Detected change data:
=== Section Start ===

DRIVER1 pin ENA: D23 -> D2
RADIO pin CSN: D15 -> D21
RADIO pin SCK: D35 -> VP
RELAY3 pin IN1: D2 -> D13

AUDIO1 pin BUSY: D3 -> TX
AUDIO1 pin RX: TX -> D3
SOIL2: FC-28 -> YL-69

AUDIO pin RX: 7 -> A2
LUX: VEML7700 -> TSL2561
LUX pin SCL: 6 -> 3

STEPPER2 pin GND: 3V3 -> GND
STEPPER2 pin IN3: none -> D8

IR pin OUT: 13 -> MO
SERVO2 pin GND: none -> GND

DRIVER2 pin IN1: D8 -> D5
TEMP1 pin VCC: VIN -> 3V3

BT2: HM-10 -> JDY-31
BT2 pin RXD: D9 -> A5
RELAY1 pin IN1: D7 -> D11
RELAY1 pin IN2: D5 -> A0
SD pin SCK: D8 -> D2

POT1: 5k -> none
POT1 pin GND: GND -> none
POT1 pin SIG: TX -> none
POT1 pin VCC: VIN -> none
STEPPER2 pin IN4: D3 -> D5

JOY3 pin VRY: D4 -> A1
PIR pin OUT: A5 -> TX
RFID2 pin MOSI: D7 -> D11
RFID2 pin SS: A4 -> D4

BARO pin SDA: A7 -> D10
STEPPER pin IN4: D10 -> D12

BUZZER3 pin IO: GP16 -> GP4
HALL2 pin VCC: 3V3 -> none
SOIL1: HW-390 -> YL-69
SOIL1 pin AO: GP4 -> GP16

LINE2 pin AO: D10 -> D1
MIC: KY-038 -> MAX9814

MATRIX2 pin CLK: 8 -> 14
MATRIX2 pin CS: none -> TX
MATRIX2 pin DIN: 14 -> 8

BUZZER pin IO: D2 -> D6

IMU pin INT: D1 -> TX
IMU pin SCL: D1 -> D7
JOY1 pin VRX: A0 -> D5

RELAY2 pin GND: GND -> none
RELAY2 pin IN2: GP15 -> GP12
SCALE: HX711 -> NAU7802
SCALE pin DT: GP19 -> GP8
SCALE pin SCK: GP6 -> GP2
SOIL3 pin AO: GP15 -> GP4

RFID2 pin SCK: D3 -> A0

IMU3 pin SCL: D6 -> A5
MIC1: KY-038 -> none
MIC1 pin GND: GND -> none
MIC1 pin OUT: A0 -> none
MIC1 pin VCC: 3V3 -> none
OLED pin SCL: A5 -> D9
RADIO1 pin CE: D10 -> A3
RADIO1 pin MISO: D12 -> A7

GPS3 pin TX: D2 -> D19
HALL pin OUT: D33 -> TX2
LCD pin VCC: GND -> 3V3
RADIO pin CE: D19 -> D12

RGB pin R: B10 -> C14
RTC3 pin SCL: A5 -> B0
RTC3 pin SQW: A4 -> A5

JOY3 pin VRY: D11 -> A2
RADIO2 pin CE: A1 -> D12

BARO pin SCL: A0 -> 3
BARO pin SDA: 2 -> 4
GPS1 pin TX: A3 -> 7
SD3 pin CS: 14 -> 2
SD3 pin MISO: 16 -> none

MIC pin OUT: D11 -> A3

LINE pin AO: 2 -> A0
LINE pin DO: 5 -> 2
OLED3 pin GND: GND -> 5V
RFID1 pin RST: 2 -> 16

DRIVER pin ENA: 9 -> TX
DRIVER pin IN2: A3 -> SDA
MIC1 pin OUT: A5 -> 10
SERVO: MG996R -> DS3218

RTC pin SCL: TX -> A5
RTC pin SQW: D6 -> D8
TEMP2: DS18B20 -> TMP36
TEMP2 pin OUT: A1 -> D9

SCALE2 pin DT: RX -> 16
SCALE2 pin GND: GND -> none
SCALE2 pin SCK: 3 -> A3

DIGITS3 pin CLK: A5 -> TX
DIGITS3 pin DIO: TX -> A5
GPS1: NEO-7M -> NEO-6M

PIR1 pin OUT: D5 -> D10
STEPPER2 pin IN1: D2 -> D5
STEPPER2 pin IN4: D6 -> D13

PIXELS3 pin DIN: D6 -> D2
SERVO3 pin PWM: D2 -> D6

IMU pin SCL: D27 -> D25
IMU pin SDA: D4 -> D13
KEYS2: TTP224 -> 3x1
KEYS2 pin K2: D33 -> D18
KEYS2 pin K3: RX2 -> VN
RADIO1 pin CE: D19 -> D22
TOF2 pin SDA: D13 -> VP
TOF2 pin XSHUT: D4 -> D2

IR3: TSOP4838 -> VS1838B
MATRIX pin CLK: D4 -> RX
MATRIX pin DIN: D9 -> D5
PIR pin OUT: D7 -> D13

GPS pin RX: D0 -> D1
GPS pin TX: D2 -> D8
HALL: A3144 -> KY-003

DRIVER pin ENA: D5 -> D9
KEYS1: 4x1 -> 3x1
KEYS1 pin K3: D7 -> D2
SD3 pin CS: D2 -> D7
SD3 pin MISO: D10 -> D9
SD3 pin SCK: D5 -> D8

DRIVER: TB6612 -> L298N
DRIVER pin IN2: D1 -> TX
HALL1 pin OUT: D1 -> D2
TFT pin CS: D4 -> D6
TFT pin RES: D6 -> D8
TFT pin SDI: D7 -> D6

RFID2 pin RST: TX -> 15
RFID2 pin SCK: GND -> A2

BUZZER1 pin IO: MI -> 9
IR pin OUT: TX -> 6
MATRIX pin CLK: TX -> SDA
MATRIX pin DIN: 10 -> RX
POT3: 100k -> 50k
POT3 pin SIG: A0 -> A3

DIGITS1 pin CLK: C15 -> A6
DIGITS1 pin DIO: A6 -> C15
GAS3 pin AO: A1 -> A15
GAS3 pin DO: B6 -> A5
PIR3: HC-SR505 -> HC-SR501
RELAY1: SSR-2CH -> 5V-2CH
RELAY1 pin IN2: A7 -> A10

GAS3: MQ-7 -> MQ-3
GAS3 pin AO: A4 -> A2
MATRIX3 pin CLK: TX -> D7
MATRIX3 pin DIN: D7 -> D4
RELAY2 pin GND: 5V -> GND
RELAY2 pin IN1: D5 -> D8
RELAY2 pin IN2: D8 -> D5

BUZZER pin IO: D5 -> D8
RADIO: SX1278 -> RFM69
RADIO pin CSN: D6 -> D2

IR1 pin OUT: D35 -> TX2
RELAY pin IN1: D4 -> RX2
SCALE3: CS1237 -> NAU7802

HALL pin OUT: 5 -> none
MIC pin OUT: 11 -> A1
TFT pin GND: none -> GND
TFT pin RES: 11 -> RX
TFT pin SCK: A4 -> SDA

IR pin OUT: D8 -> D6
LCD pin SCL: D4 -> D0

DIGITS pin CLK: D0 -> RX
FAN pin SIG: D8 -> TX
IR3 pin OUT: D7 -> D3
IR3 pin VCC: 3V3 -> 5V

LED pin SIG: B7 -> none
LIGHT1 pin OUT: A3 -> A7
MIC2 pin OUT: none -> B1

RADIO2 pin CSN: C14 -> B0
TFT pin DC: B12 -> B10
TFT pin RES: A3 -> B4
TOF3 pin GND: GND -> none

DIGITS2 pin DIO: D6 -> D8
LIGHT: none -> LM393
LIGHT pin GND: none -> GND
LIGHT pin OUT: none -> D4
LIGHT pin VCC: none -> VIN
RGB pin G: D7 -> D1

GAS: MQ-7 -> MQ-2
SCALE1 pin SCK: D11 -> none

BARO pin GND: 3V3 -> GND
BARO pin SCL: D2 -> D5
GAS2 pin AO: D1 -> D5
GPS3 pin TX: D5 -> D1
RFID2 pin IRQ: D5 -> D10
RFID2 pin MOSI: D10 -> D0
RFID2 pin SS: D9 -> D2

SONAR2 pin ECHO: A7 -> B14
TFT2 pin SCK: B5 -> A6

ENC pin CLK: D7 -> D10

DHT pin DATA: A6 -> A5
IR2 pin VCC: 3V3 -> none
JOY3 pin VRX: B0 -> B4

=== Section End ===

An exact, complete copy of the lines above from the one with "SOIL3 pin AO: GP15 -> GP4" through the one with "GPS3 pin TX: D2 -> D19" is the whole answer.

Task response:
SOIL3 pin AO: GP15 -> GP4

RFID2 pin SCK: D3 -> A0

IMU3 pin SCL: D6 -> A5
MIC1: KY-038 -> none
MIC1 pin GND: GND -> none
MIC1 pin OUT: A0 -> none
MIC1 pin VCC: 3V3 -> none
OLED pin SCL: A5 -> D9
RADIO1 pin CE: D10 -> A3
RADIO1 pin MISO: D12 -> A7

GPS3 pin TX: D2 -> D19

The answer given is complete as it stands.